== Provided information ==

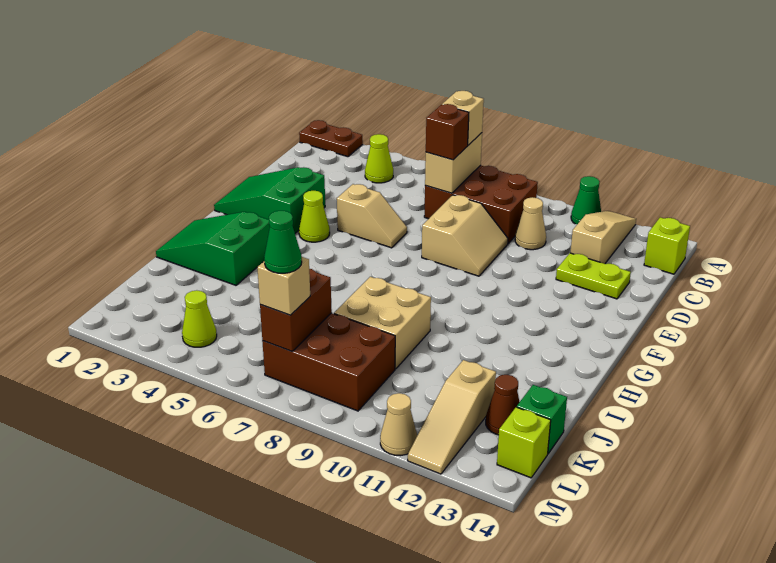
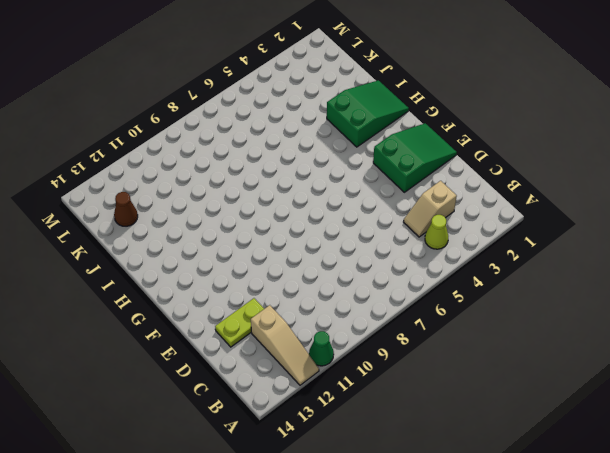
tan slope C3:C4 level 1 top 3 -> tan slope E5:E6 level 1 top 5
none -> brown plate A1:A2 level 1
none -> brown brick B7:C9 level 1
none -> lime brick B14 level 1

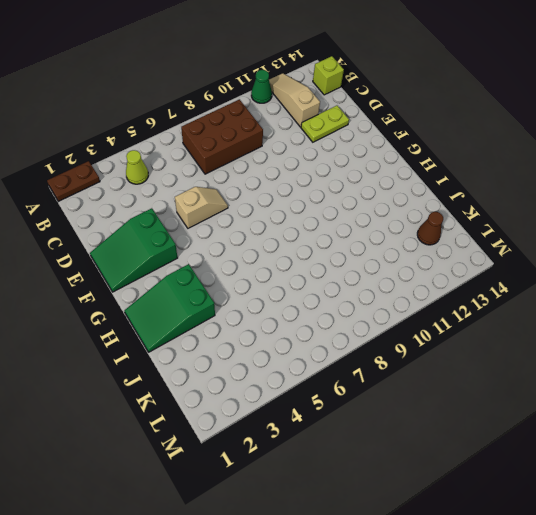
none -> tan cone C10 level 1
none -> tan slope D8:E9 level 1 top 8
none -> lime cone F4 level 1

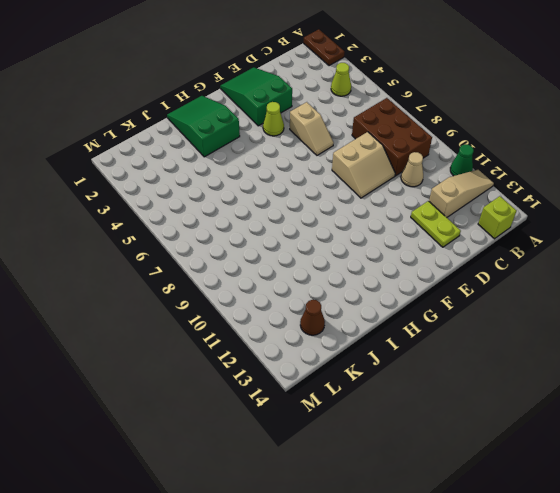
none -> tan brick I8:J9 level 1
none -> brown brick K7:L9 level 1
none -> tan slope K12:M12 level 1 top K

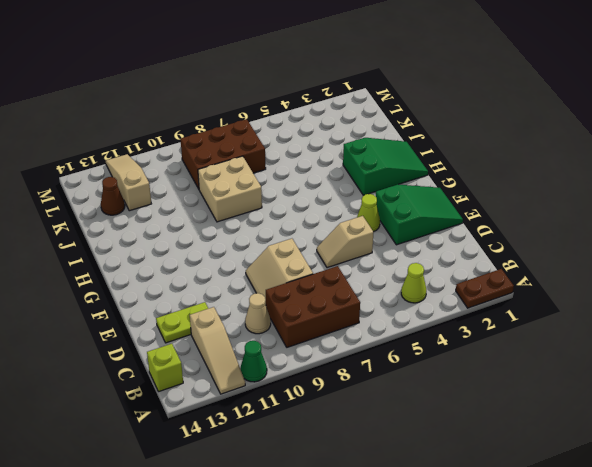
none -> green brick K14 level 1
none -> lime cone L4 level 1
none -> lime brick L14 level 1

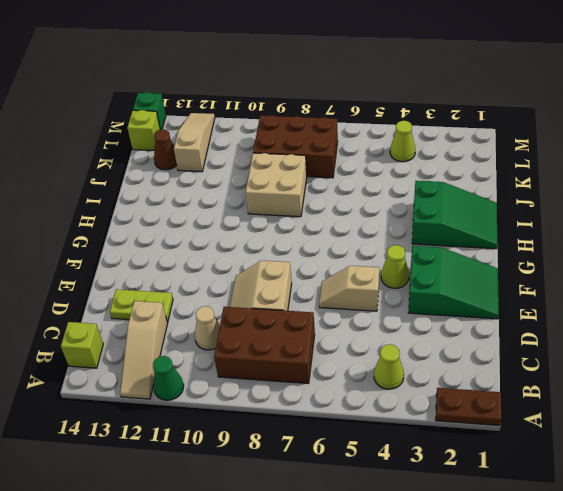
green brick M14 level 1 -> green brick K14 level 1
none -> tan cone M11 level 1
none -> tan brick B7:C7 level 2
none -> brown brick K7:L7 level 2

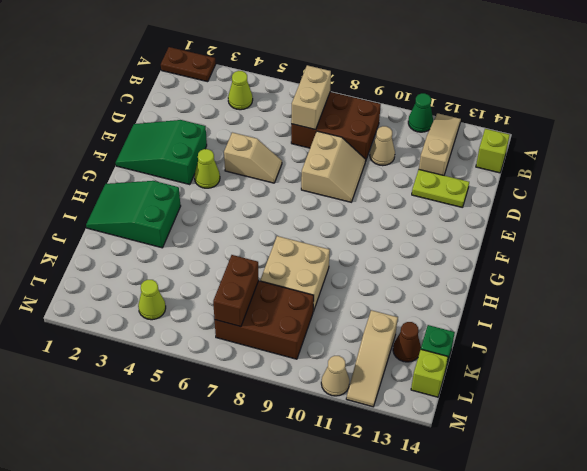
none -> tan brick B7 level 3
none -> brown brick C7 level 3
none -> tan brick L7 level 3

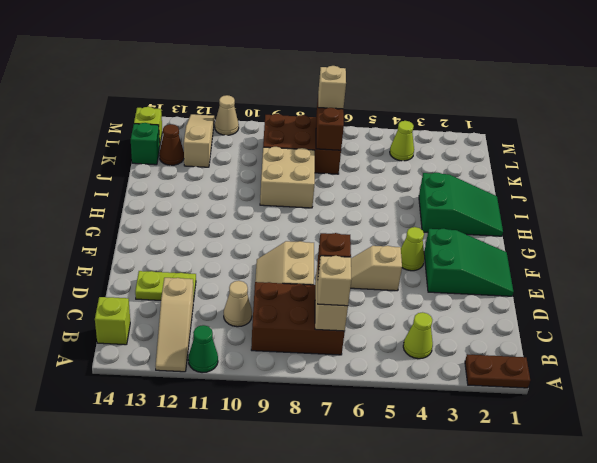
none -> green cone L7 level 4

===

--- Prompt ---
When you repeat the lines above, keep them exact and leave out each image they contain.

--- Exercise response ---
tan slope C3:C4 level 1 top 3 -> tan slope E5:E6 level 1 top 5
none -> brown plate A1:A2 level 1
none -> brown brick B7:C9 level 1
none -> lime brick B14 level 1

none -> tan cone C10 level 1
none -> tan slope D8:E9 level 1 top 8
none -> lime cone F4 level 1

none -> tan brick I8:J9 level 1
none -> brown brick K7:L9 level 1
none -> tan slope K12:M12 level 1 top K

none -> green brick K14 level 1
none -> lime cone L4 level 1
none -> lime brick L14 level 1

green brick M14 level 1 -> green brick K14 level 1
none -> tan cone M11 level 1
none -> tan brick B7:C7 level 2
none -> brown brick K7:L7 level 2

none -> tan brick B7 level 3
none -> brown brick C7 level 3
none -> tan brick L7 level 3

none -> green cone L7 level 4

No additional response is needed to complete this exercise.